### [AIM OF THE TASK]
Which lines in the records below contain the word "white"? Copy each of them.

______

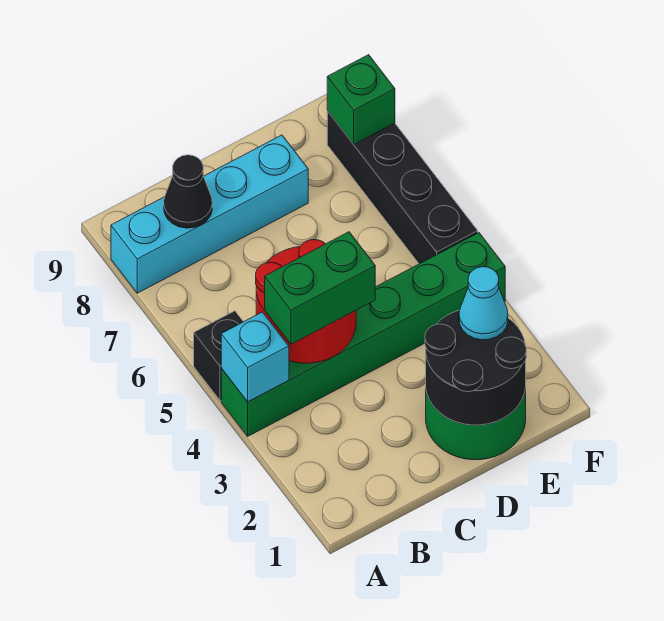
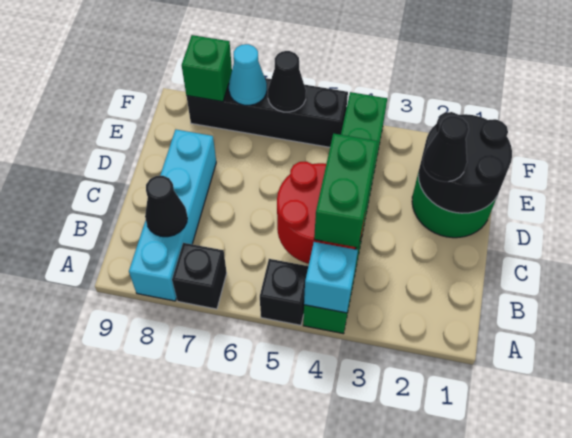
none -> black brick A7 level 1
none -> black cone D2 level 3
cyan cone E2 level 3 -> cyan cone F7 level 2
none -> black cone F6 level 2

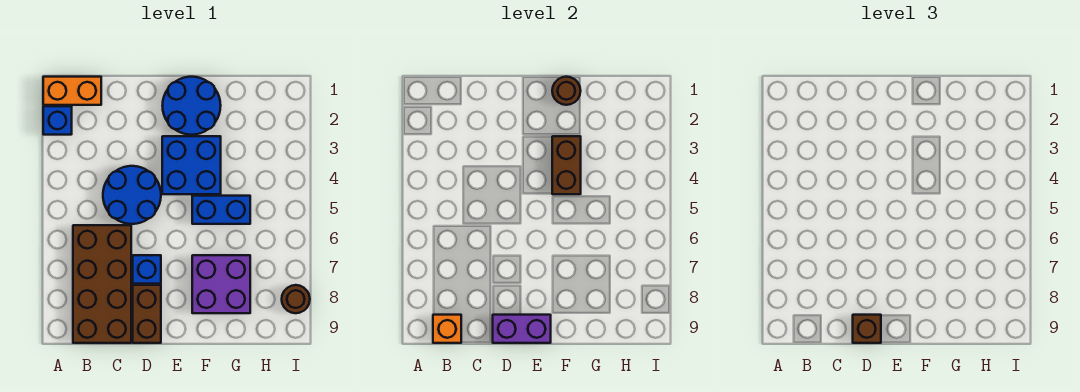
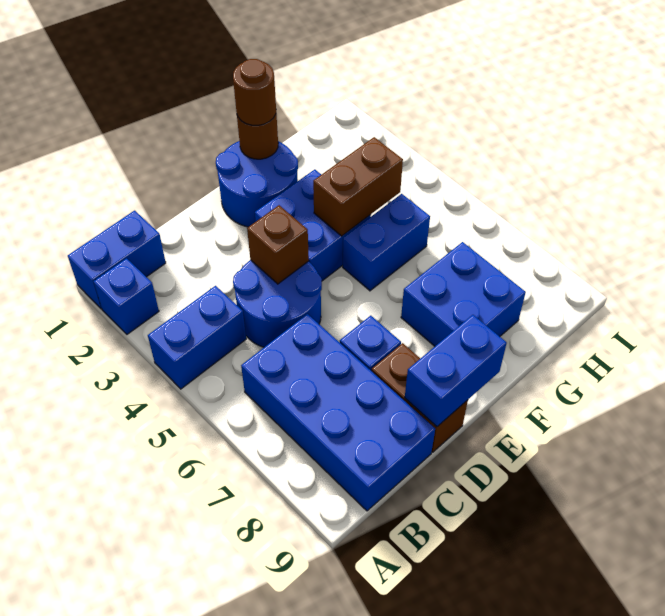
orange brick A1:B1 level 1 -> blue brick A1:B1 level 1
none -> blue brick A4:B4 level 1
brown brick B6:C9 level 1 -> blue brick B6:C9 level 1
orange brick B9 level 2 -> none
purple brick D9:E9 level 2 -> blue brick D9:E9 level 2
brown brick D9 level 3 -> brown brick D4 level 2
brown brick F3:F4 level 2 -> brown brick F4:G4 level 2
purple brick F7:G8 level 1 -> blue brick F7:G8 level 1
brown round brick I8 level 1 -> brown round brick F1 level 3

______

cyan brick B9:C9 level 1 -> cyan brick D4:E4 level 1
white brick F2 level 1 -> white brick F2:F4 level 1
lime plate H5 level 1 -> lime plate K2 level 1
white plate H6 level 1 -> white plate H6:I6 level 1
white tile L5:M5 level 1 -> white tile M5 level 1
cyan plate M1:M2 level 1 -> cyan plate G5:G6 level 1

______

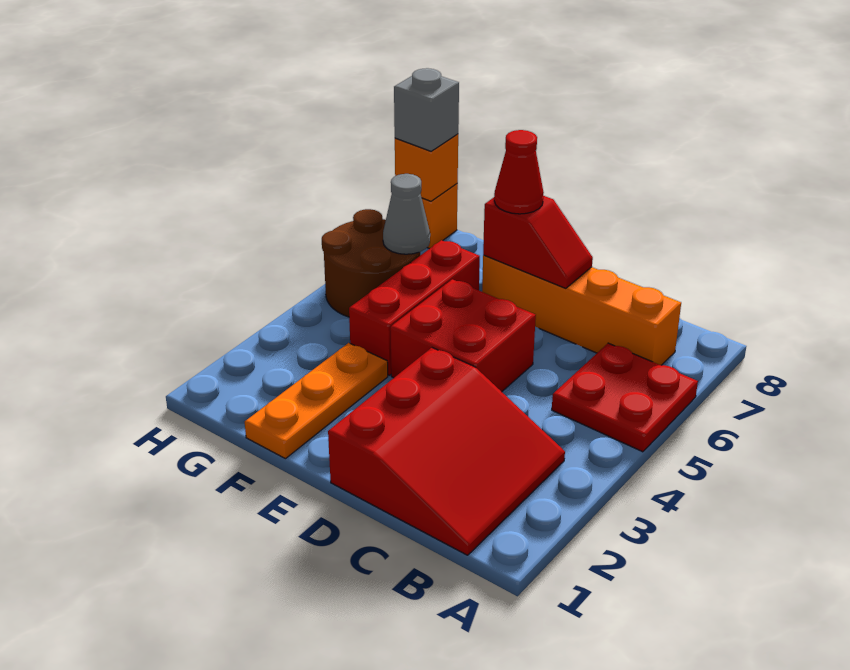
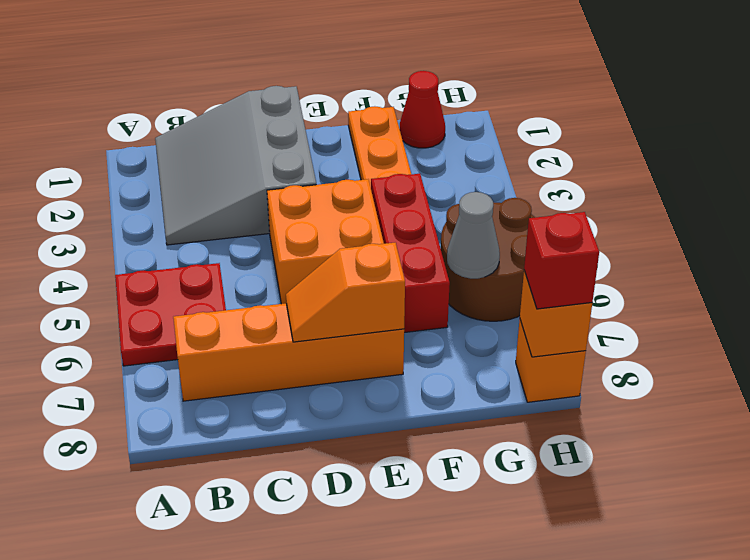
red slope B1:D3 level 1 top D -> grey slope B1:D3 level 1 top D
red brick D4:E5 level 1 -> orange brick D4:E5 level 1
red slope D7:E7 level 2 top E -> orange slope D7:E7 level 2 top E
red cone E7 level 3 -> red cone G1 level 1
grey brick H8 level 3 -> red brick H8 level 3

______

### [ANSWER BOX]
white brick F2 level 1 -> white brick F2:F4 level 1
white plate H6 level 1 -> white plate H6:I6 level 1
white tile L5:M5 level 1 -> white tile M5 level 1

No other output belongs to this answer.